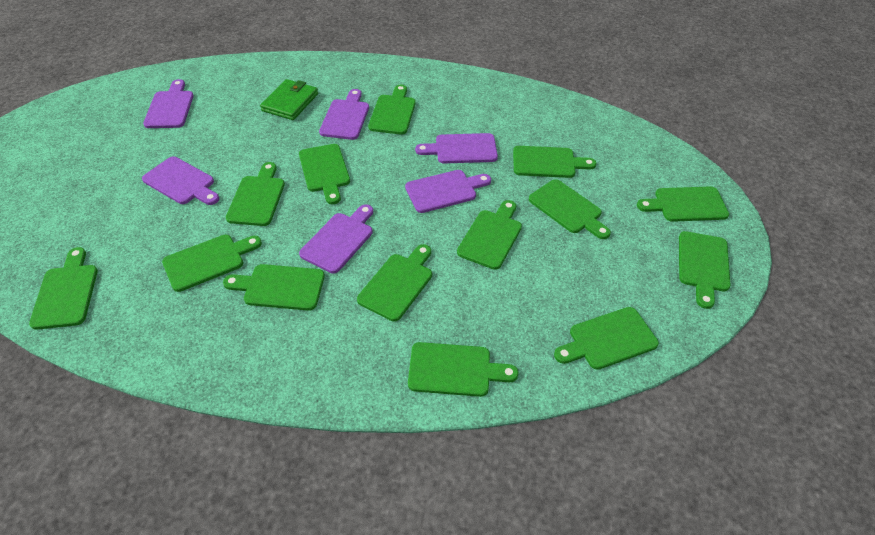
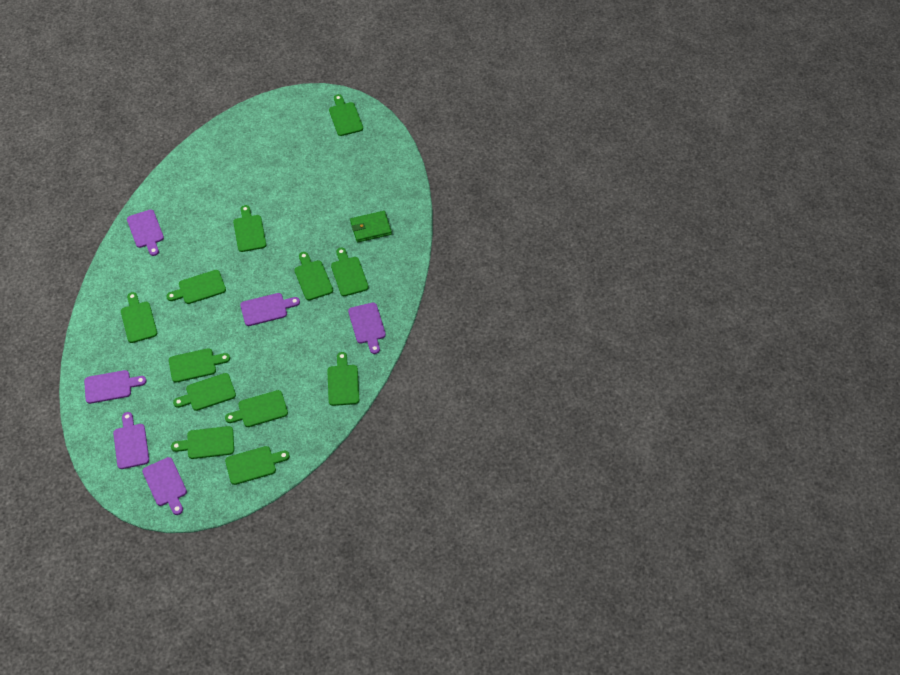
green cutting board: 14 -> 12

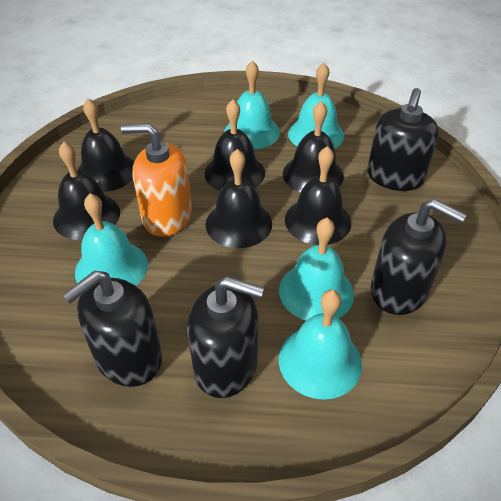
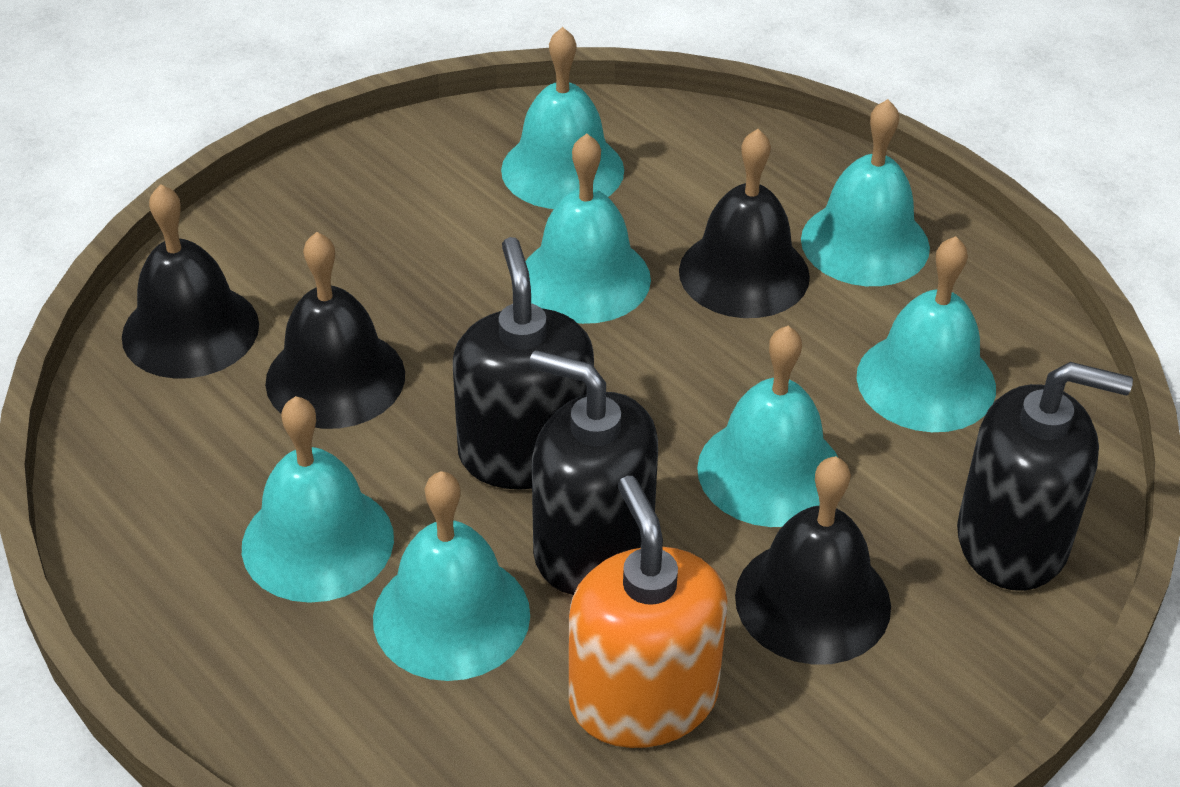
black bell: 6 -> 4
black soap dispenser: 4 -> 3
turquoise bell: 5 -> 7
──────────
# Work order:
The copy must match the listing above exactly, except that it holds no pictures.

# Answer space:
green cutting board: 14 -> 12

black bell: 6 -> 4
black soap dispenser: 4 -> 3
turquoise bell: 5 -> 7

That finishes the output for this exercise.